When the word "none" shows up in a line of the data below, copy that whole line.

Collected data entries:

──────────

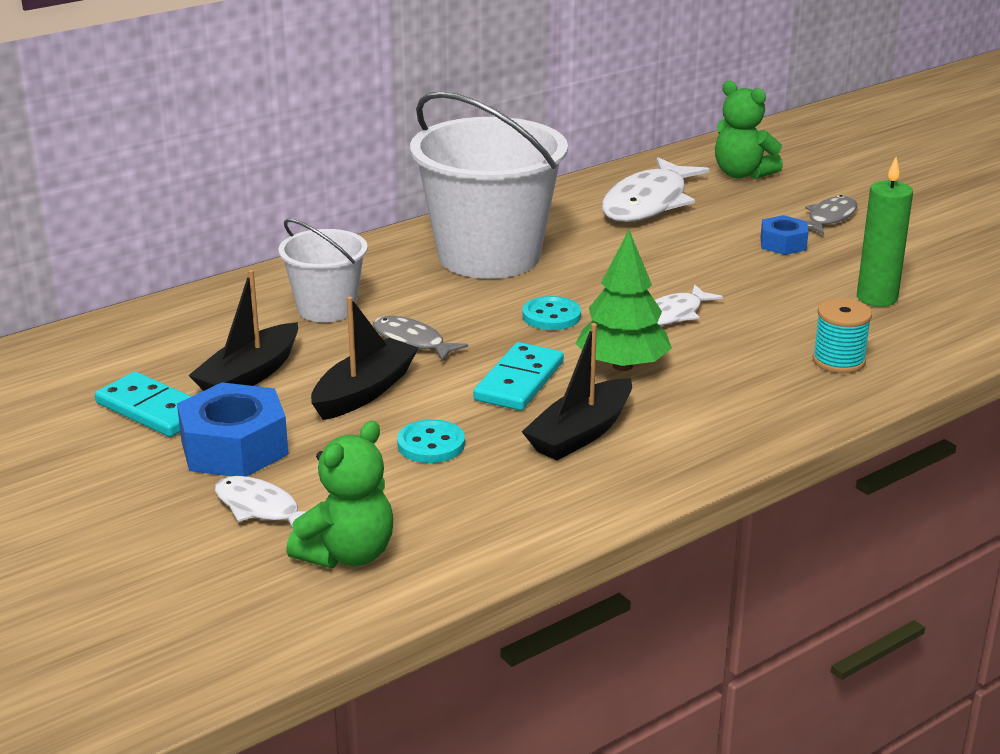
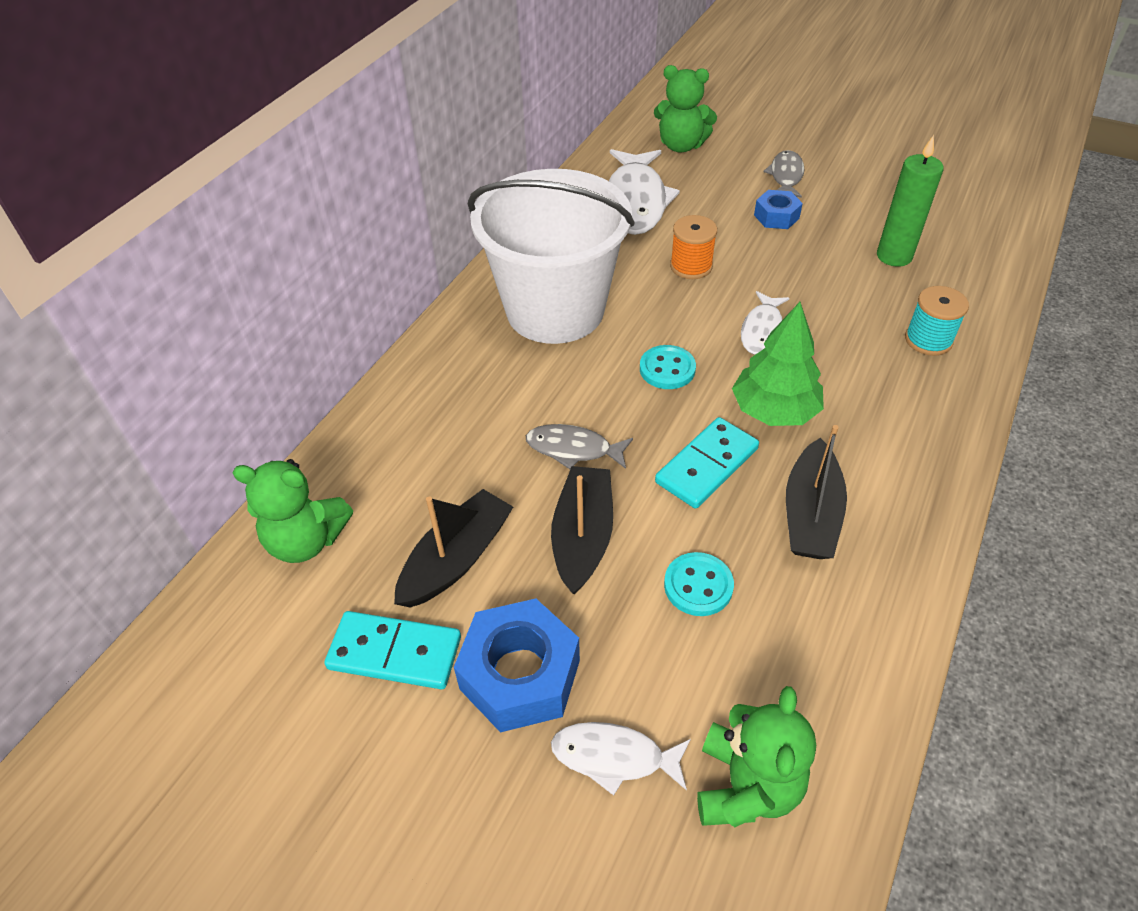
camera: 25 degrees left, 20 degrees up
(145, 334) = (306, 540): none -> green teddy bear
(249, 375) = (456, 559): black boat -> black boat turned 150 degrees counterclockwise
(326, 308) = (461, 433): white bucket -> none
(519, 381) = (707, 465): turquoise domino -> turquoise domino turned 45 degrees clockwise
(652, 257) = (691, 266): none -> orange spool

──────────

COMPLETED EXERCISE:
(145, 334) = (306, 540): none -> green teddy bear
(326, 308) = (461, 433): white bucket -> none
(652, 257) = (691, 266): none -> orange spool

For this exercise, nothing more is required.